[About this exercise]
Go through the records line by line. Report how many lines contain "purple", with nothing else.

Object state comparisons
= = = = =
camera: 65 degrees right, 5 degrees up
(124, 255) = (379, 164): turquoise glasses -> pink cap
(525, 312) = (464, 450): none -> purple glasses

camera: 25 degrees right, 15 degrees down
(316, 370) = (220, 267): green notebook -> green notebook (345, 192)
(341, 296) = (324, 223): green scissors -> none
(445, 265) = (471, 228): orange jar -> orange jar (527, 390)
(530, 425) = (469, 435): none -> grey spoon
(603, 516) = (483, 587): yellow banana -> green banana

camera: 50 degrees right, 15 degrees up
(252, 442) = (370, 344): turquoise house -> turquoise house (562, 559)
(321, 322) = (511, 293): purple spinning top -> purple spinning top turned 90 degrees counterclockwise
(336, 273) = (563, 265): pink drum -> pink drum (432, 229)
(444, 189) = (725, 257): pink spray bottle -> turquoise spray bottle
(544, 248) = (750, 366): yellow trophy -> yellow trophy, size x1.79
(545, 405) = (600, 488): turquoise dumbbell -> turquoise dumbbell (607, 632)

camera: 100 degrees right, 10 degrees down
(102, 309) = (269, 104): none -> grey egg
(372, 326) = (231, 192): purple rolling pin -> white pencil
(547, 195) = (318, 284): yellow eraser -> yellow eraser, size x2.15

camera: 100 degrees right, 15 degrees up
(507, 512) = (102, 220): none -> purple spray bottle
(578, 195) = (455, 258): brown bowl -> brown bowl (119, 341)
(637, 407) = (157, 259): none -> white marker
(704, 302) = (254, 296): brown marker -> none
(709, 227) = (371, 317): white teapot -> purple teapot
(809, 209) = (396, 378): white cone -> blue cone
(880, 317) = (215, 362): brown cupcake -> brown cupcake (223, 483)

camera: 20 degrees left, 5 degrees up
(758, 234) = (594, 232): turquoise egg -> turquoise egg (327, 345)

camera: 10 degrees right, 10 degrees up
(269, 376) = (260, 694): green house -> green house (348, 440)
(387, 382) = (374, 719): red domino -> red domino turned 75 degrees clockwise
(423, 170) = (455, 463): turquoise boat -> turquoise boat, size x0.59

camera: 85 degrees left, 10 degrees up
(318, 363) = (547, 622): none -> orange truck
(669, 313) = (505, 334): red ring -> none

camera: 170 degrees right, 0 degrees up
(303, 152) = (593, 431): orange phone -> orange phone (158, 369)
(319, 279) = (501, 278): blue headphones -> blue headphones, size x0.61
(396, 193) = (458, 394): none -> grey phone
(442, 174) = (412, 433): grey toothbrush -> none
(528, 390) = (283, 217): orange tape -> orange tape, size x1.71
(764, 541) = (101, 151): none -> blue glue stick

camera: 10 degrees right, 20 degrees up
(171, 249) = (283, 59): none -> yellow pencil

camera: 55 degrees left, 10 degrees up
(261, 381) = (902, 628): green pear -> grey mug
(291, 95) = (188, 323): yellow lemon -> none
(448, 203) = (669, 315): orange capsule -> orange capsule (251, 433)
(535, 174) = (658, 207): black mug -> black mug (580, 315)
= = = = =
[Result]
5